Reproduce every one of the records below verbatim, omitting the pictures.
**** Exercise data
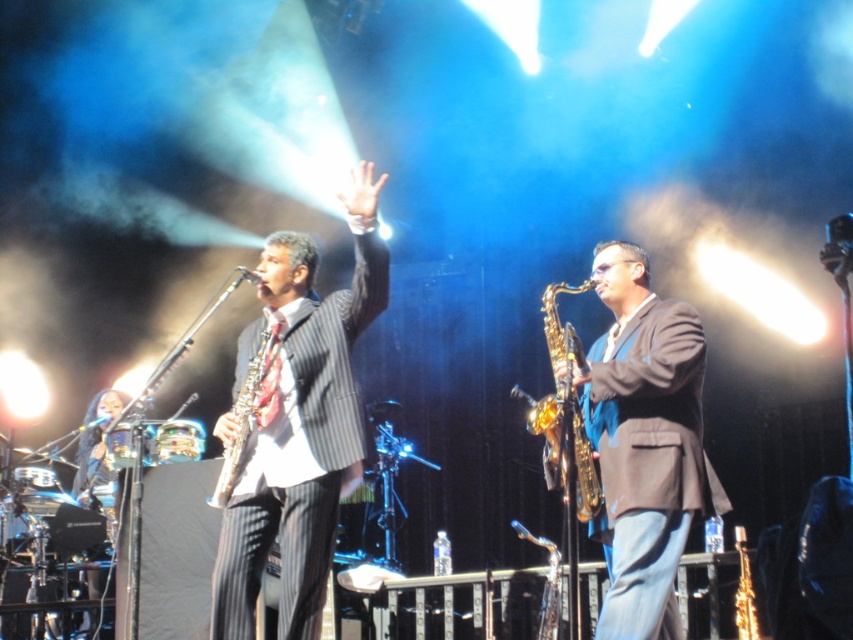
Question: Based on their relative distances, which object is farther from the pinstripe suit at center?

Choices:
 (A) silver metallic saxophone at center
 (B) gold shiny saxophone at center
 (C) shiny gold saxophone at center

Answer: (C)

Question: Is pinstripe suit at center positioned behind silver metallic saxophone at center?

Choices:
 (A) no
 (B) yes

Answer: (A)

Question: Estimate the real-world distances between objects in this image. Which object is closer to the gold shiny saxophone at center?

Choices:
 (A) pinstripe suit at center
 (B) silver metallic saxophone at center

Answer: (A)

Question: Where is pinstripe suit at center located in relation to shiny gold saxophone at center in the image?

Choices:
 (A) above
 (B) below

Answer: (A)

Question: Which point appears farthest from the camera in this image?

Choices:
 (A) (612, 256)
 (B) (554, 296)

Answer: (B)

Question: Is shiny gold saxophone at center smaller than silver metallic saxophone at center?

Choices:
 (A) yes
 (B) no

Answer: (B)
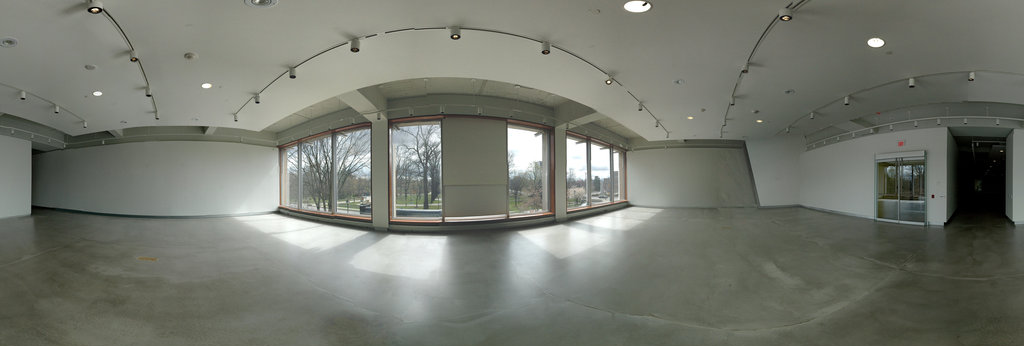
You are a GUI agent. You are given a task and a screenshot of the screen. Output one action in this format:
    pyautogui.click(x=<x>, y=<y>)
    Task: Click on the window shade
    This screenshot has width=1024, height=346.
    Given the screenshot: What is the action you would take?
    pyautogui.click(x=476, y=165)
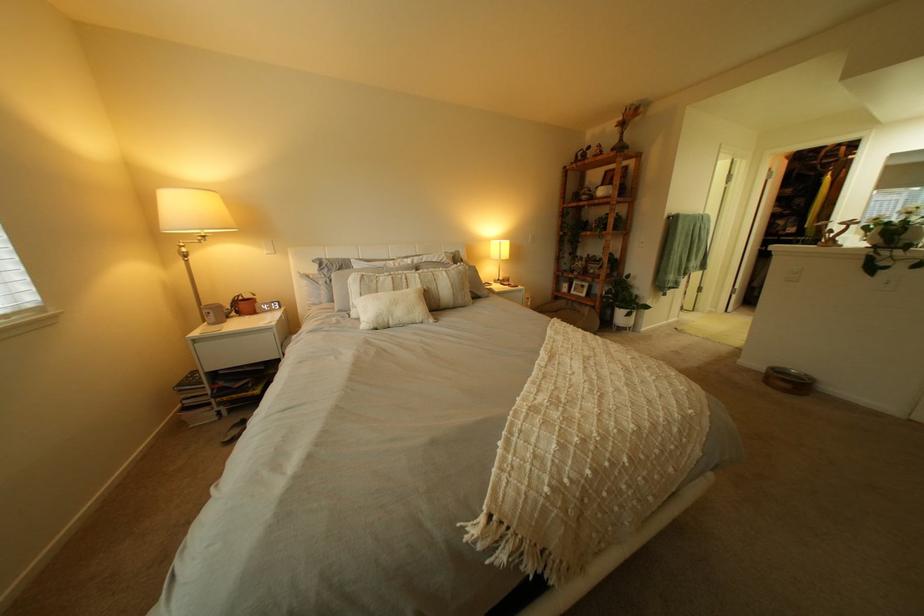
The location [586,454] corresponds to which object?

It corresponds to the woven throw blanket in the image.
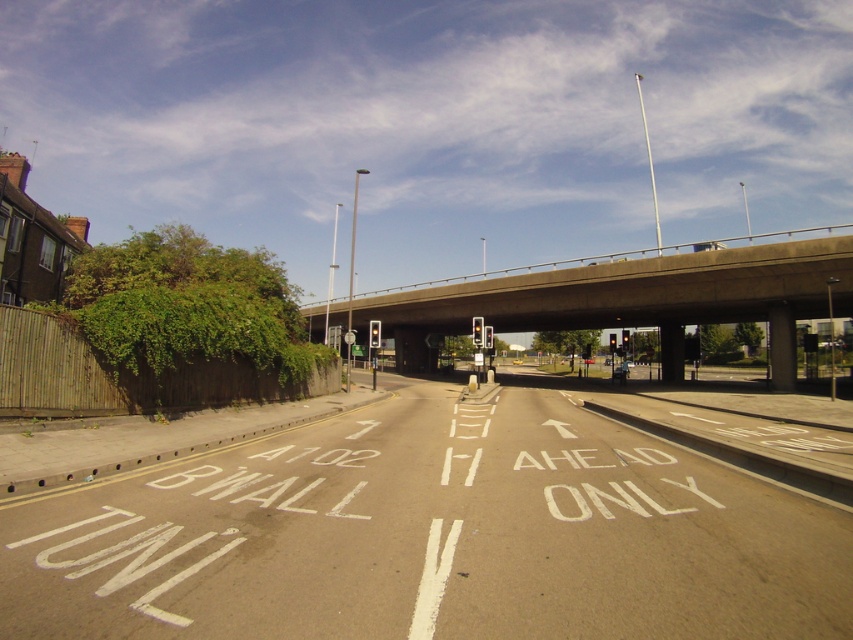
Question: Can you confirm if white asphalt road at center is smaller than concrete bridge at center?

Choices:
 (A) yes
 (B) no

Answer: (A)

Question: Does white asphalt road at center have a larger size compared to concrete bridge at center?

Choices:
 (A) no
 (B) yes

Answer: (A)

Question: Is white asphalt road at center positioned at the back of concrete bridge at center?

Choices:
 (A) no
 (B) yes

Answer: (A)

Question: Among these points, which one is farthest from the camera?

Choices:
 (A) (556, 588)
 (B) (596, 310)

Answer: (B)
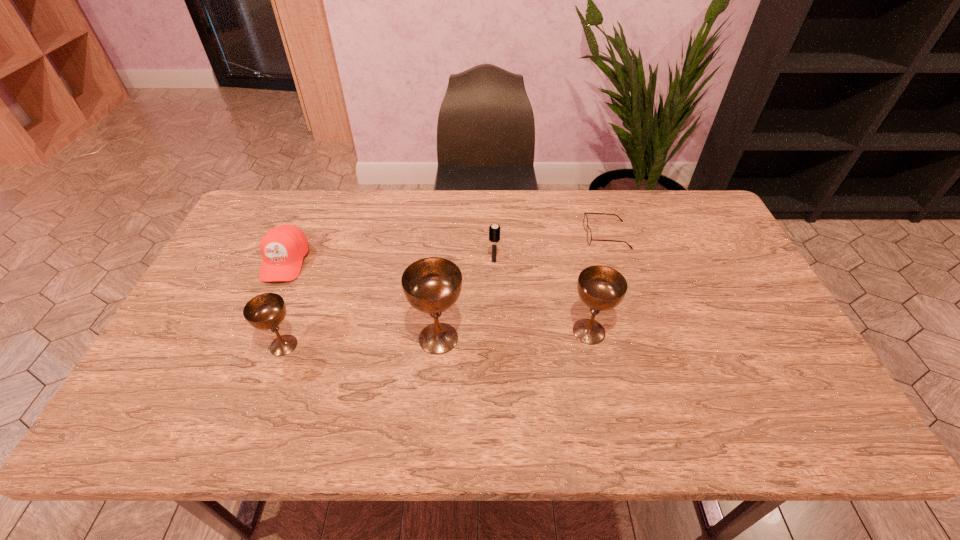
Image resolution: width=960 pixels, height=540 pixels. I want to click on free area in between the tallest chalice and the shortest object, so click(522, 287).

Where is `object identified as the closest to the shortest chalice`? object identified as the closest to the shortest chalice is located at coordinates (283, 248).

What are the coordinates of `object that is the fifth closest to the hairbrush` in the screenshot? It's located at click(283, 248).

Locate which chalice ranks second in proximity to the shortest object. Please provide its 2D coordinates. Your answer should be formatted as a tuple, i.e. [(x, y)], where the tuple contains the x and y coordinates of a point satisfying the conditions above.

[(432, 285)]

Select which chalice is the third closest to the shortest object. Please provide its 2D coordinates. Your answer should be formatted as a tuple, i.e. [(x, y)], where the tuple contains the x and y coordinates of a point satisfying the conditions above.

[(266, 311)]

Locate an element on the screen. The height and width of the screenshot is (540, 960). vacant space that satisfies the following two spatial constraints: 1. on the front panel of the baseball cap; 2. on the left side of the second chalice from right to left is located at coordinates (252, 338).

In order to click on vacant space that satisfies the following two spatial constraints: 1. on the back side of the tallest object; 2. on the left side of the rightmost chalice in this screenshot , I will do `click(439, 332)`.

Identify the location of vacant space that satisfies the following two spatial constraints: 1. on the back side of the rightmost chalice; 2. on the left side of the shortest chalice. The image size is (960, 540). (289, 332).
********
§ **Your solution**:
Question: Based on their relative distances, which object is farther from the pinstripe suit at center?

Choices:
 (A) silver metallic saxophone at center
 (B) gold shiny saxophone at center
 (C) shiny gold saxophone at center

Answer: (C)

Question: Is pinstripe suit at center positioned behind silver metallic saxophone at center?

Choices:
 (A) no
 (B) yes

Answer: (A)

Question: Estimate the real-world distances between objects in this image. Which object is closer to the gold shiny saxophone at center?

Choices:
 (A) pinstripe suit at center
 (B) silver metallic saxophone at center

Answer: (A)

Question: Where is pinstripe suit at center located in relation to shiny gold saxophone at center in the image?

Choices:
 (A) above
 (B) below

Answer: (A)

Question: Which point appears farthest from the camera in this image?

Choices:
 (A) (612, 256)
 (B) (554, 296)

Answer: (B)

Question: Is shiny gold saxophone at center smaller than silver metallic saxophone at center?

Choices:
 (A) yes
 (B) no

Answer: (B)
You are a GUI agent. You are given a task and a screenshot of the screen. Output one action in this format:
    pyautogui.click(x=<x>, y=<y>)
    Task: Click on the window shade
    This screenshot has width=1024, height=346.
    Given the screenshot: What is the action you would take?
    pyautogui.click(x=476, y=165)
The location [586,454] corresponds to which object?

It corresponds to the woven throw blanket in the image.
Question: Can you confirm if white asphalt road at center is smaller than concrete bridge at center?

Choices:
 (A) yes
 (B) no

Answer: (A)

Question: Does white asphalt road at center have a larger size compared to concrete bridge at center?

Choices:
 (A) no
 (B) yes

Answer: (A)

Question: Is white asphalt road at center positioned at the back of concrete bridge at center?

Choices:
 (A) no
 (B) yes

Answer: (A)

Question: Among these points, which one is farthest from the camera?

Choices:
 (A) (556, 588)
 (B) (596, 310)

Answer: (B)
Image resolution: width=960 pixels, height=540 pixels. I want to click on free area in between the tallest chalice and the shortest object, so click(522, 287).

Where is `object identified as the closest to the shortest chalice`? object identified as the closest to the shortest chalice is located at coordinates (283, 248).

What are the coordinates of `object that is the fifth closest to the hairbrush` in the screenshot? It's located at click(283, 248).

Locate which chalice ranks second in proximity to the shortest object. Please provide its 2D coordinates. Your answer should be formatted as a tuple, i.e. [(x, y)], where the tuple contains the x and y coordinates of a point satisfying the conditions above.

[(432, 285)]

Select which chalice is the third closest to the shortest object. Please provide its 2D coordinates. Your answer should be formatted as a tuple, i.e. [(x, y)], where the tuple contains the x and y coordinates of a point satisfying the conditions above.

[(266, 311)]

Locate an element on the screen. The height and width of the screenshot is (540, 960). vacant space that satisfies the following two spatial constraints: 1. on the front panel of the baseball cap; 2. on the left side of the second chalice from right to left is located at coordinates (252, 338).

In order to click on vacant space that satisfies the following two spatial constraints: 1. on the back side of the tallest object; 2. on the left side of the rightmost chalice in this screenshot , I will do `click(439, 332)`.

Identify the location of vacant space that satisfies the following two spatial constraints: 1. on the back side of the rightmost chalice; 2. on the left side of the shortest chalice. The image size is (960, 540). (289, 332).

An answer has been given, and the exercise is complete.